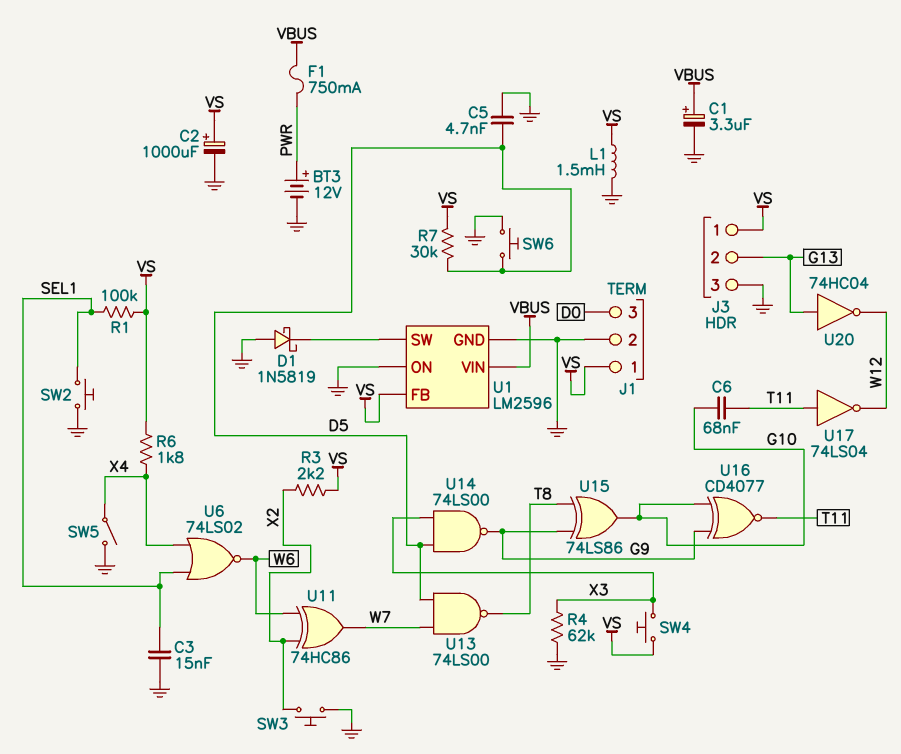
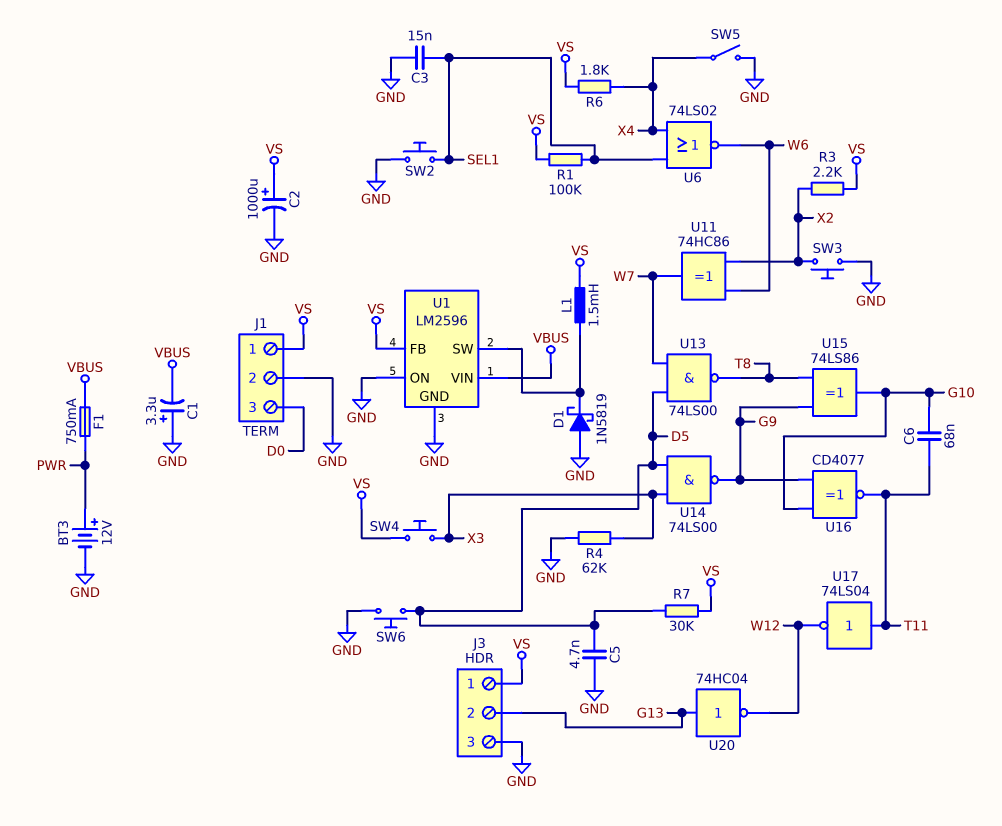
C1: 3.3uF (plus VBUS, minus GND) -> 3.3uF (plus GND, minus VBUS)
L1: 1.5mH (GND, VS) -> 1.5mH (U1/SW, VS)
--
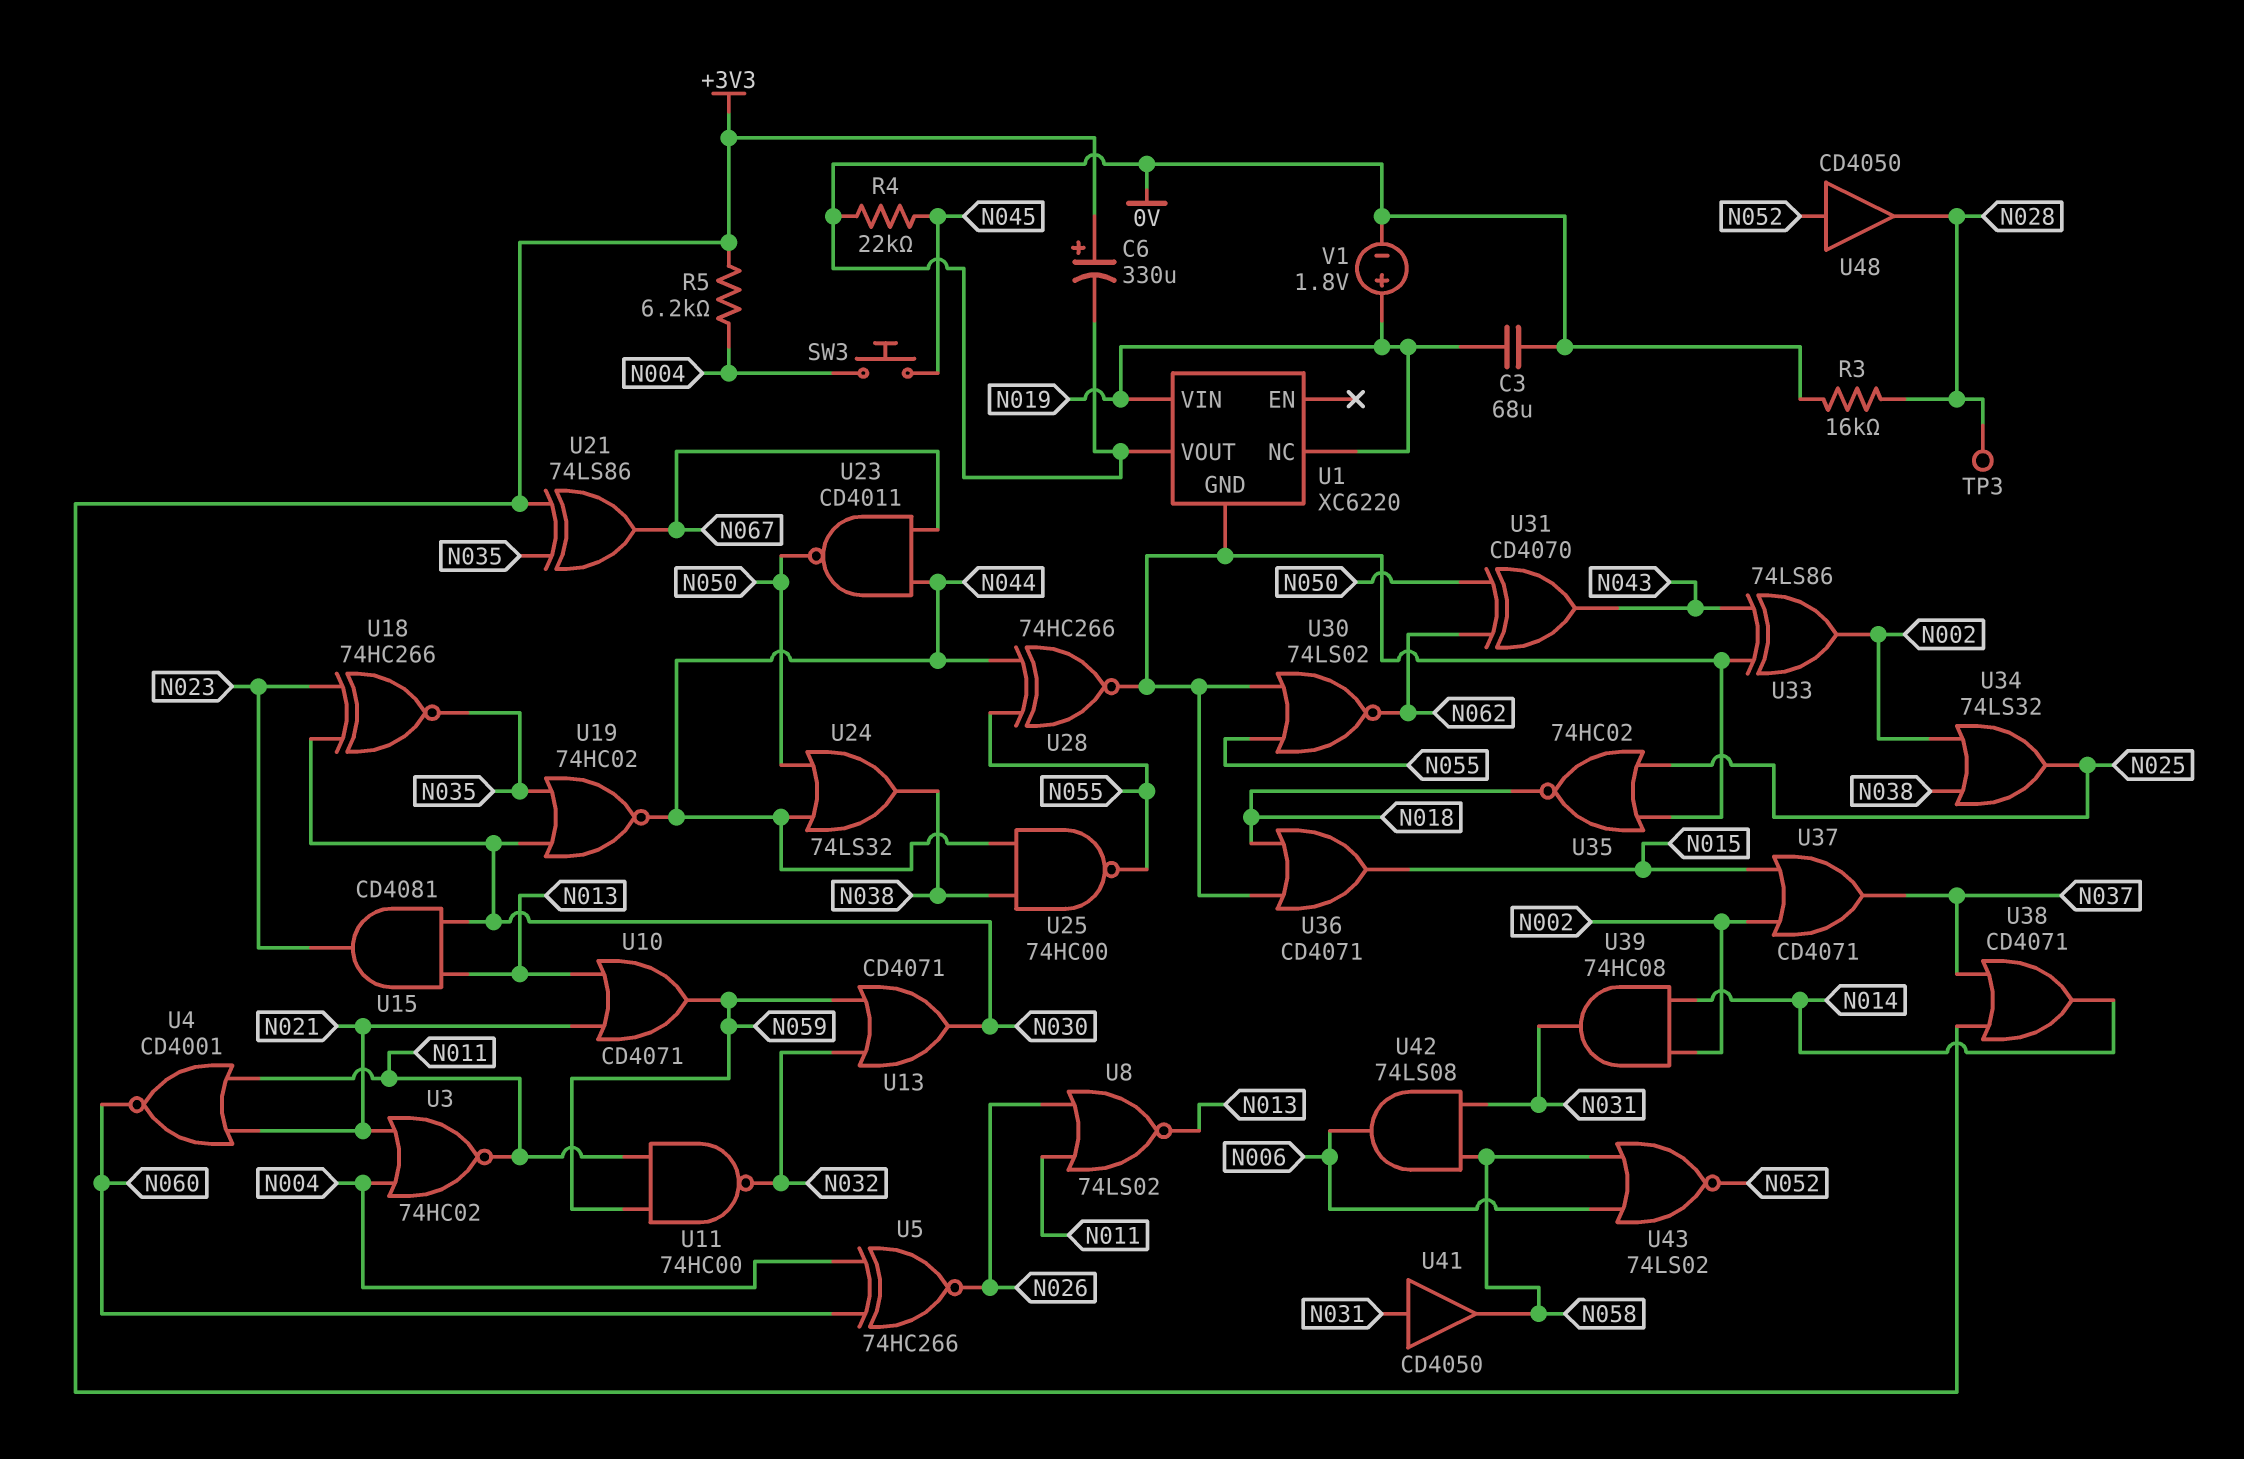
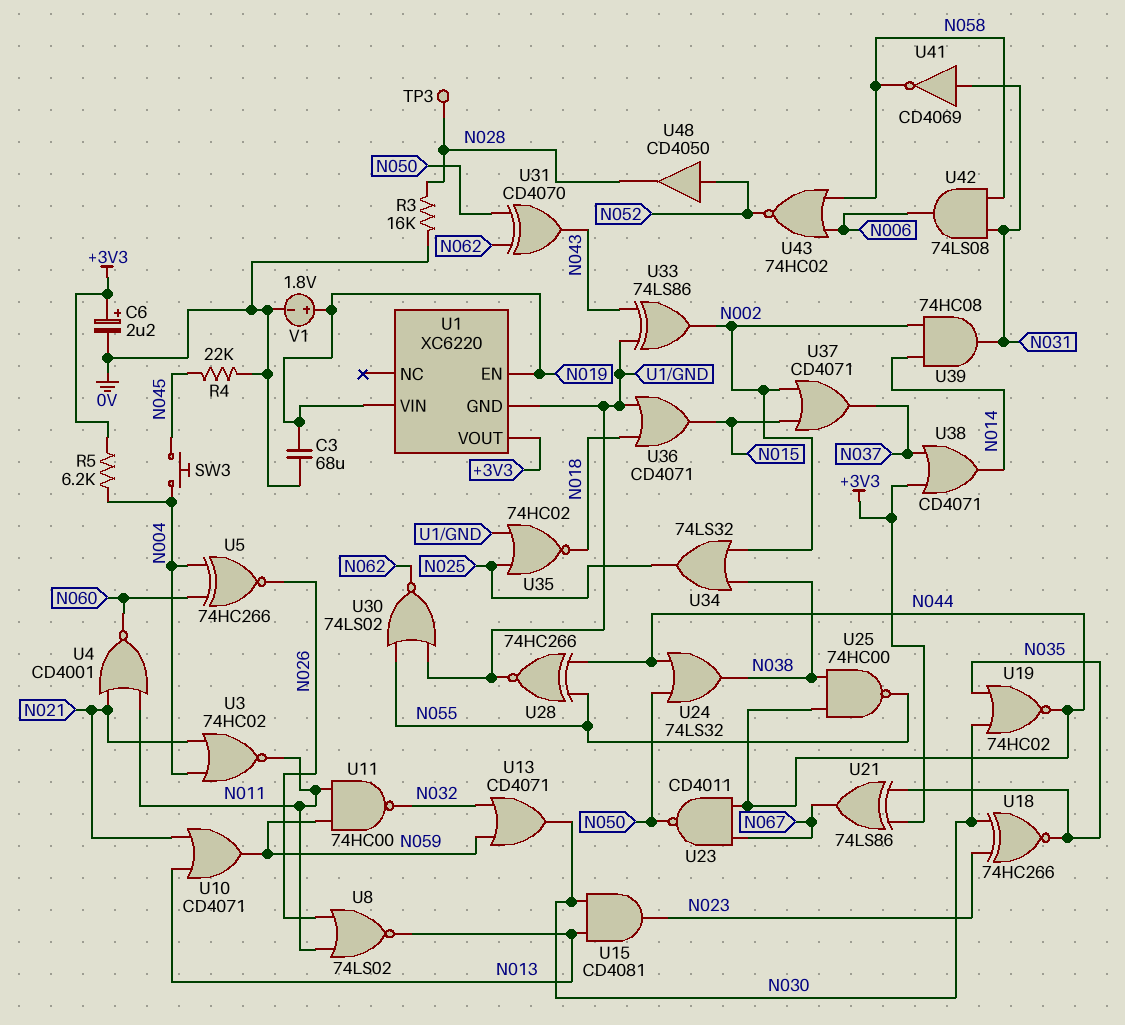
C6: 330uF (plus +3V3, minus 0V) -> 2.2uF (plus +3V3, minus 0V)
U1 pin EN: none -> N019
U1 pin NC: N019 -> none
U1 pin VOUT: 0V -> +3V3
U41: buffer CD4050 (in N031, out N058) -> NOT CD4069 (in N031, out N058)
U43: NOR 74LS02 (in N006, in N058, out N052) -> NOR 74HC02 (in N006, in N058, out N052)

[Required work] Could you restate word for word the lines above, from the one that contains "U1 pin EN: none -> N019" through the one that contains "U43: NOR 74LS02", and no others?

[Output for this exercise]
U1 pin EN: none -> N019
U1 pin NC: N019 -> none
U1 pin VOUT: 0V -> +3V3
U41: buffer CD4050 (in N031, out N058) -> NOT CD4069 (in N031, out N058)
U43: NOR 74LS02 (in N006, in N058, out N052) -> NOR 74HC02 (in N006, in N058, out N052)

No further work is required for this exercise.